------ Input data ------

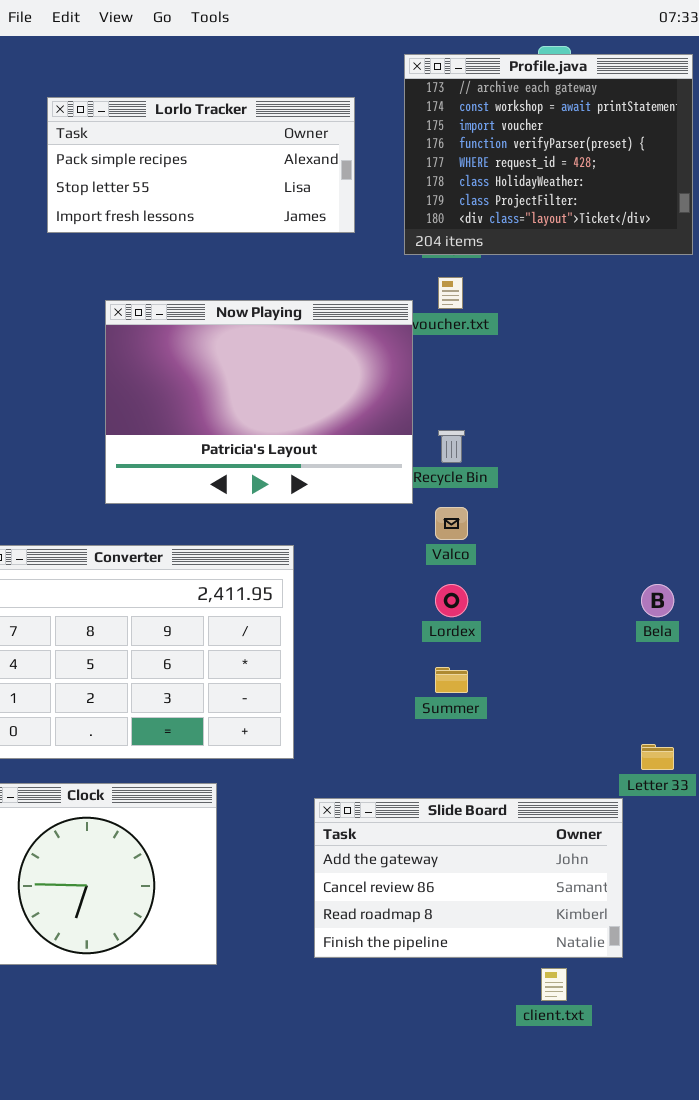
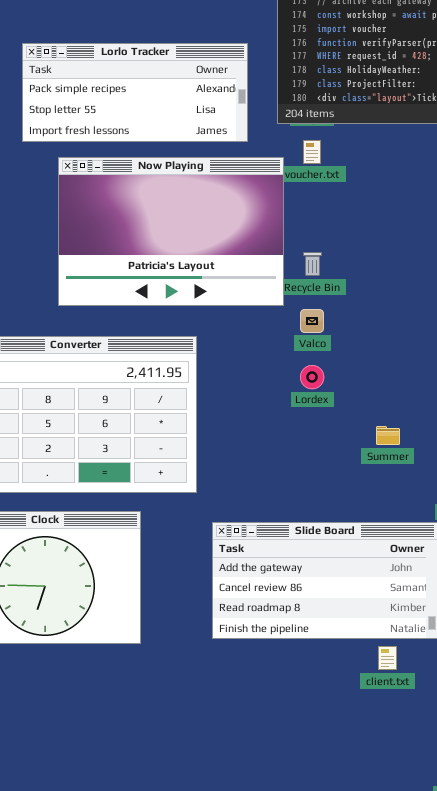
Lorlo Tracker: [47,97,355,233] -> [22,43,248,142], moved
Summer: [435,667,468,693] -> [376,426,400,445], moved

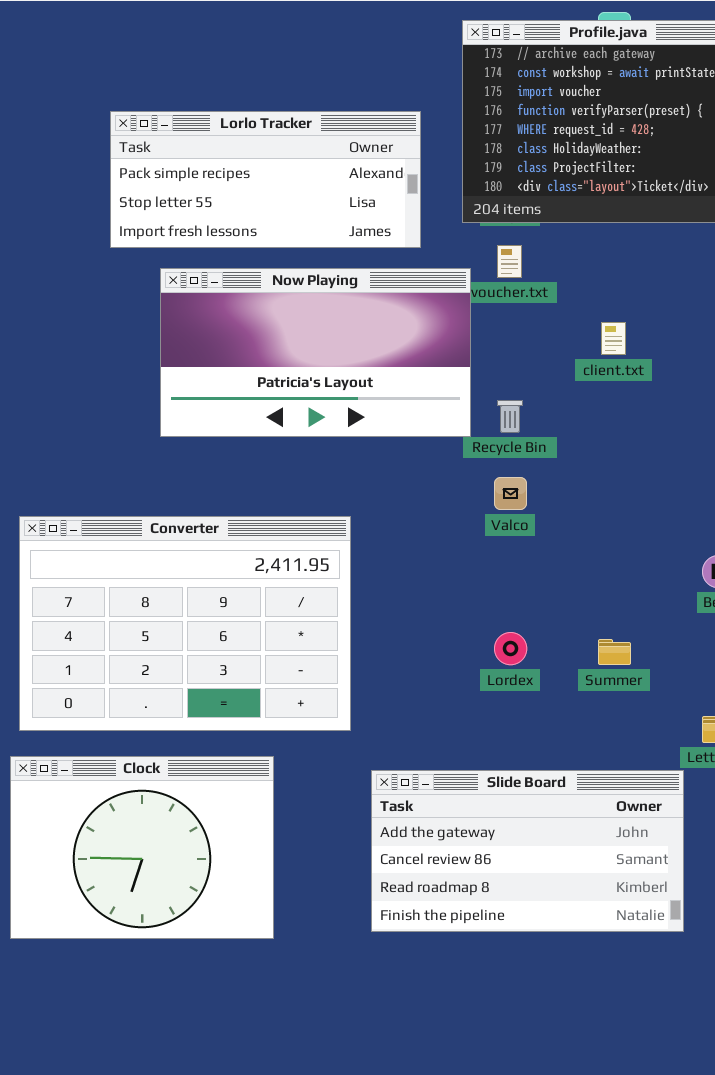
Now Playing: [58,157,284,306] -> [160,268,471,437], resized
Lordex: [300,365,324,389] -> [494,632,527,665], moved
client.txt: [378,646,397,670] -> [601,322,626,355], moved

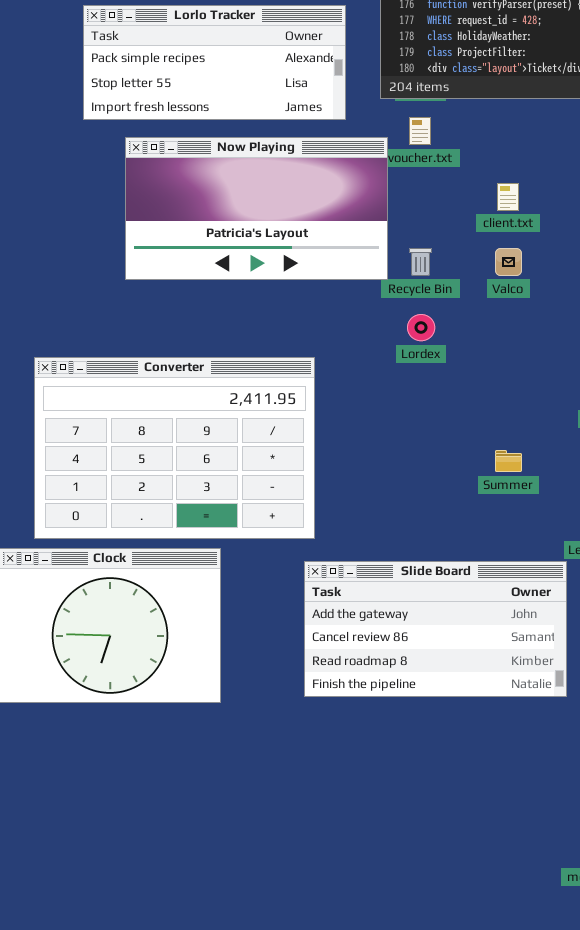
Valco: [494,477,527,510] -> [495,248,522,276], moved
Converter: [19,516,351,731] -> [34,357,315,539], moved
Lordex: [494,632,527,665] -> [407,314,435,341], moved

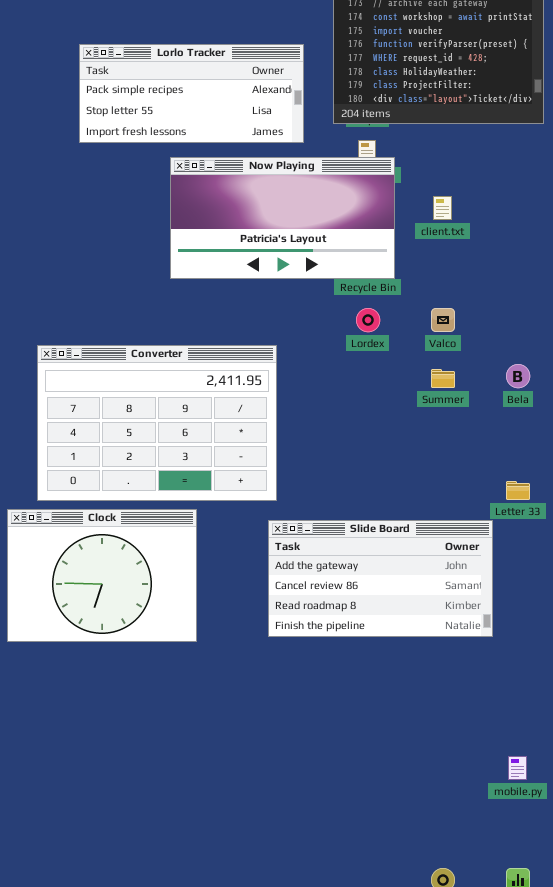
Now Playing: [125,137,388,280] -> [170,157,395,279], moved
Valco: [495,248,522,276] -> [431,308,455,332], moved
Summer: [495,450,522,472] -> [431,369,455,388], moved

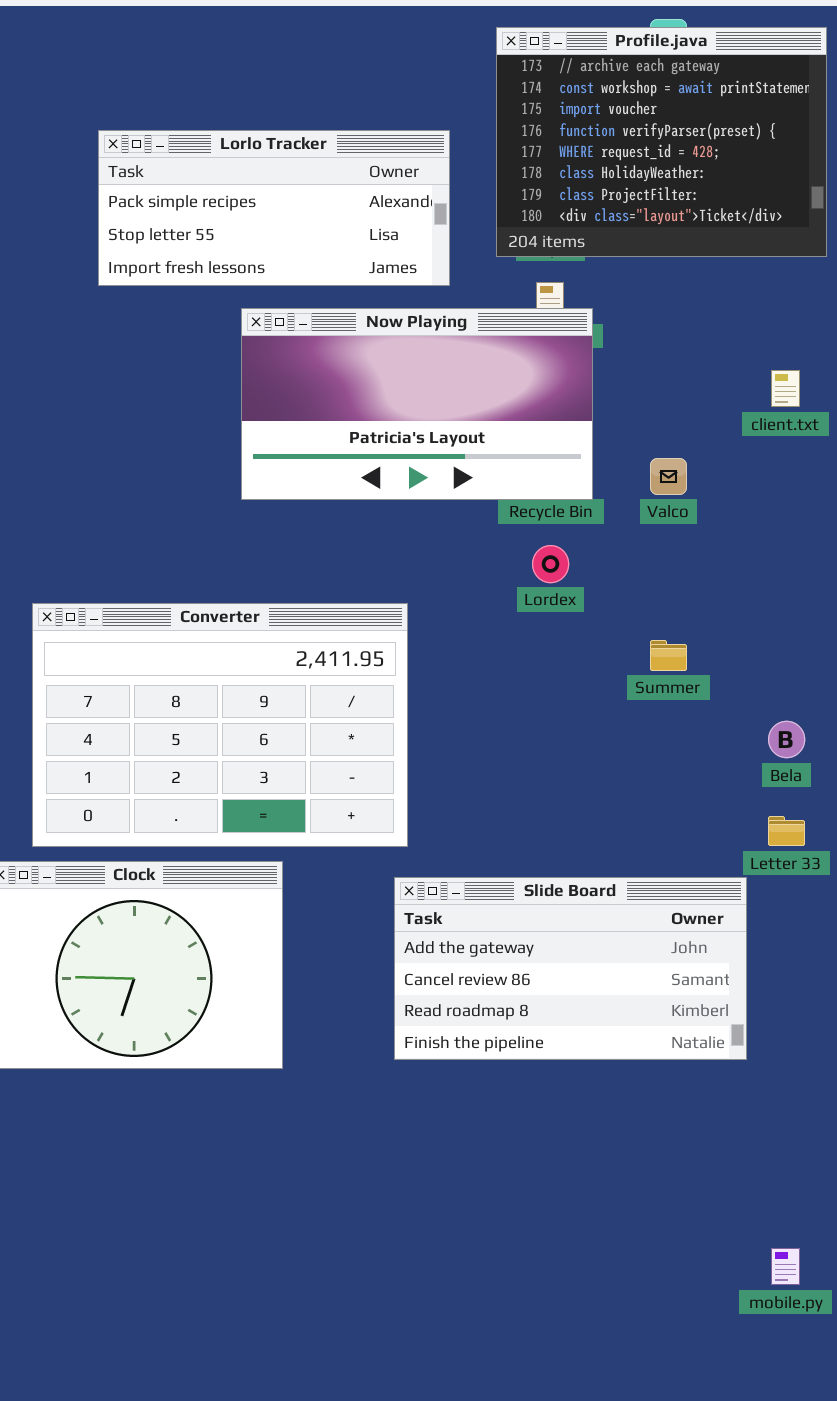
client.txt: [433,196,452,220] -> [771,370,800,407], moved
Valco: [431,308,455,332] -> [650,458,687,495], moved
Bela: [506,364,530,388] -> [768,721,805,758], moved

------

Repeat the lines above, starting at the first and stopping after the line that holds "Now Playing: [125,137,388,280]", with the pictures left out.

Lorlo Tracker: [47,97,355,233] -> [22,43,248,142], moved
Summer: [435,667,468,693] -> [376,426,400,445], moved

Now Playing: [58,157,284,306] -> [160,268,471,437], resized
Lordex: [300,365,324,389] -> [494,632,527,665], moved
client.txt: [378,646,397,670] -> [601,322,626,355], moved

Valco: [494,477,527,510] -> [495,248,522,276], moved
Converter: [19,516,351,731] -> [34,357,315,539], moved
Lordex: [494,632,527,665] -> [407,314,435,341], moved

Now Playing: [125,137,388,280] -> [170,157,395,279], moved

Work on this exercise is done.